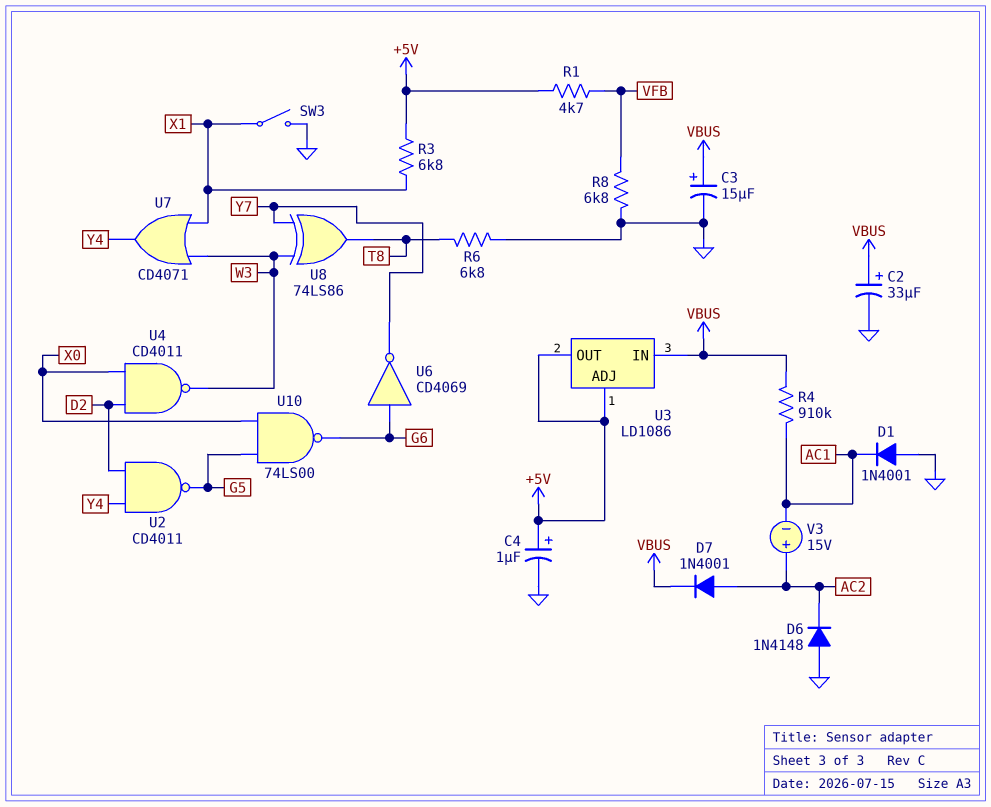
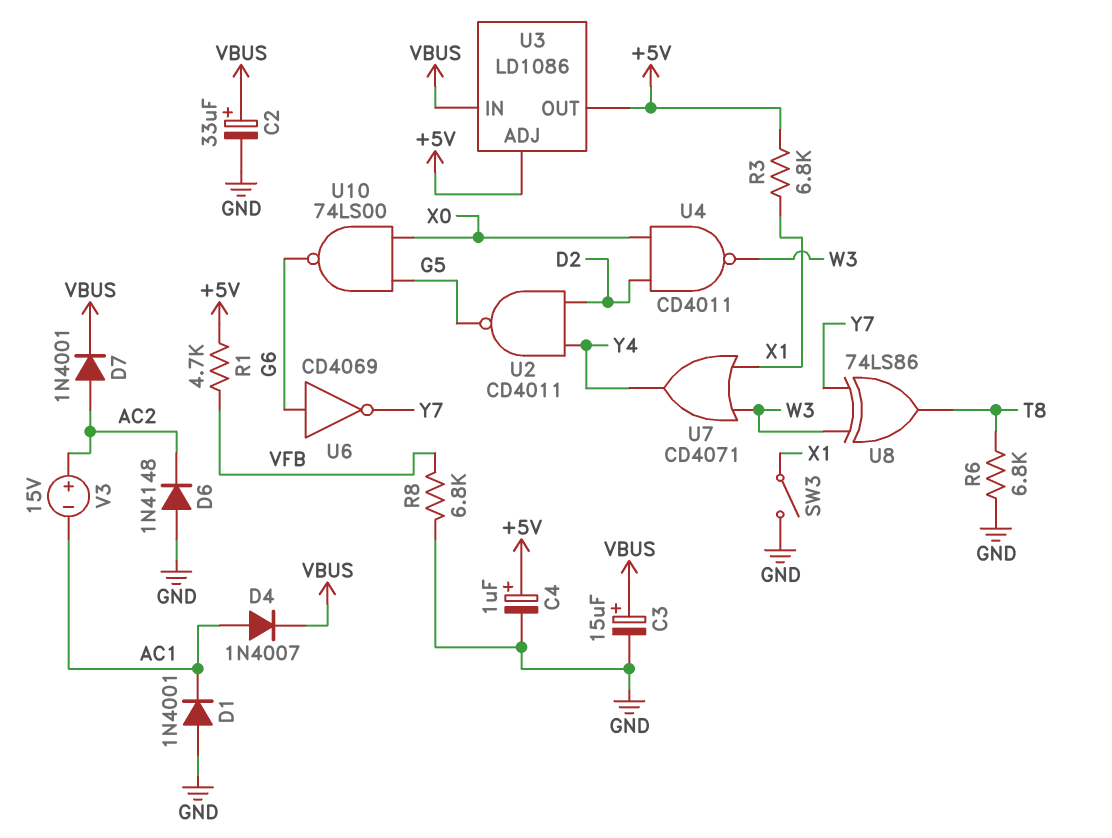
D4: none -> diode 1N4007 (A AC1, K VBUS)
R4: 910k (AC1, VBUS) -> none

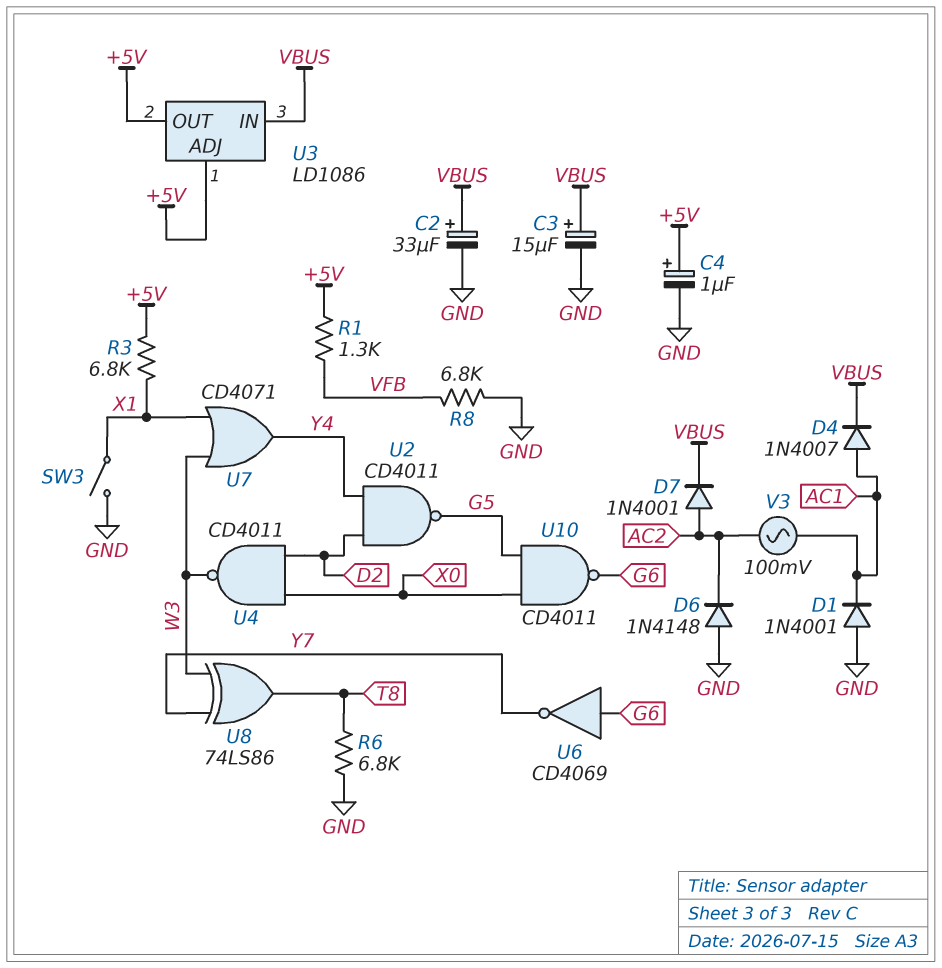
R1: 4.7k (+5V, VFB) -> 1.3k (+5V, VFB)
U10: NAND 74LS00 (in G5, in X0, out G6) -> NAND CD4011 (in G5, in X0, out G6)
V3: 15V (plus AC2, minus AC1) -> AC 100mV (AC1, AC2)

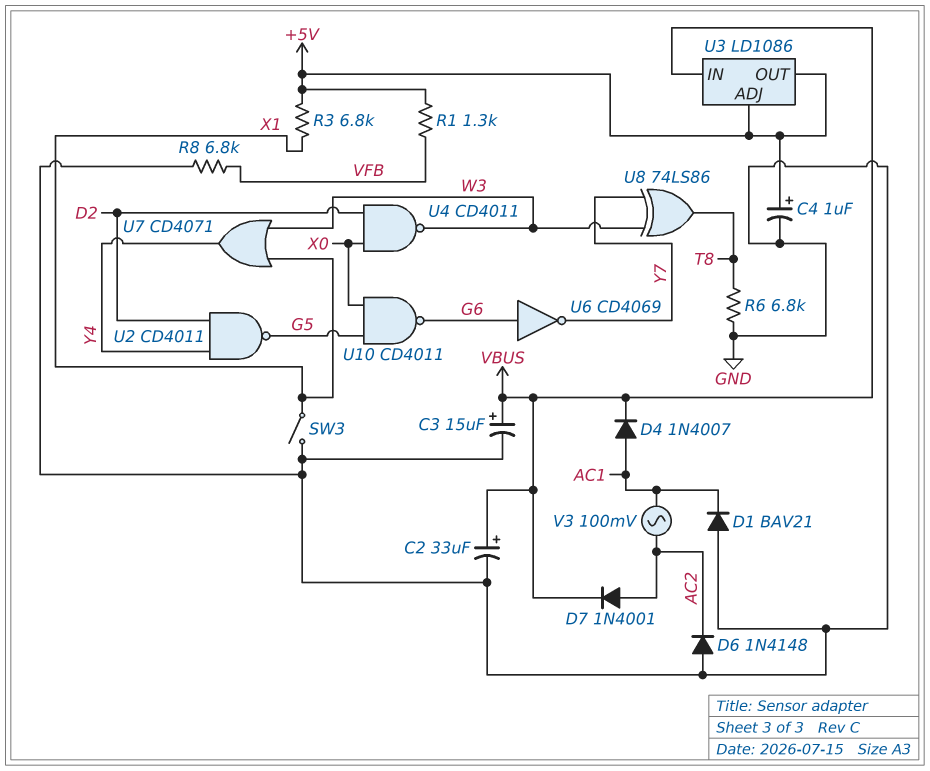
D1: diode 1N4001 (A GND, K AC1) -> diode BAV21 (A GND, K AC1)

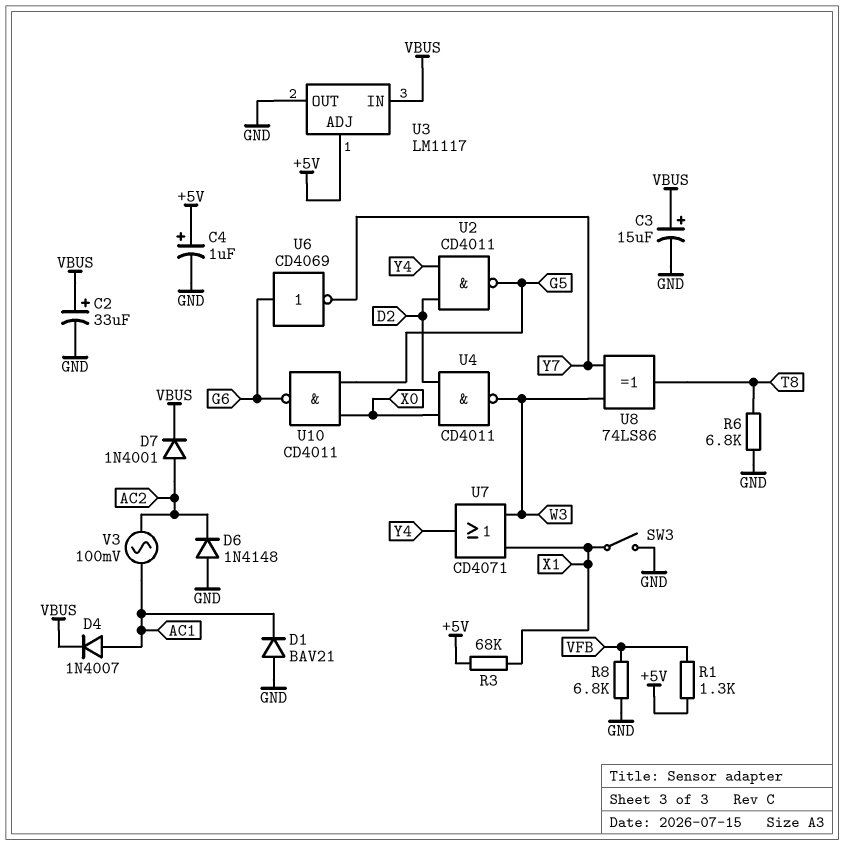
R3: 6.8k (+5V, X1) -> 68k (+5V, X1)
U3: LD1086 -> LM1117
U3 pin OUT: +5V -> GND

::::::::::

__PROBLEM TO SOLVE__. Would you give the entries above again verbatim, omitting the images they contain?

__FINISHED EXERCISE__.
D4: none -> diode 1N4007 (A AC1, K VBUS)
R4: 910k (AC1, VBUS) -> none

R1: 4.7k (+5V, VFB) -> 1.3k (+5V, VFB)
U10: NAND 74LS00 (in G5, in X0, out G6) -> NAND CD4011 (in G5, in X0, out G6)
V3: 15V (plus AC2, minus AC1) -> AC 100mV (AC1, AC2)

D1: diode 1N4001 (A GND, K AC1) -> diode BAV21 (A GND, K AC1)

R3: 6.8k (+5V, X1) -> 68k (+5V, X1)
U3: LD1086 -> LM1117
U3 pin OUT: +5V -> GND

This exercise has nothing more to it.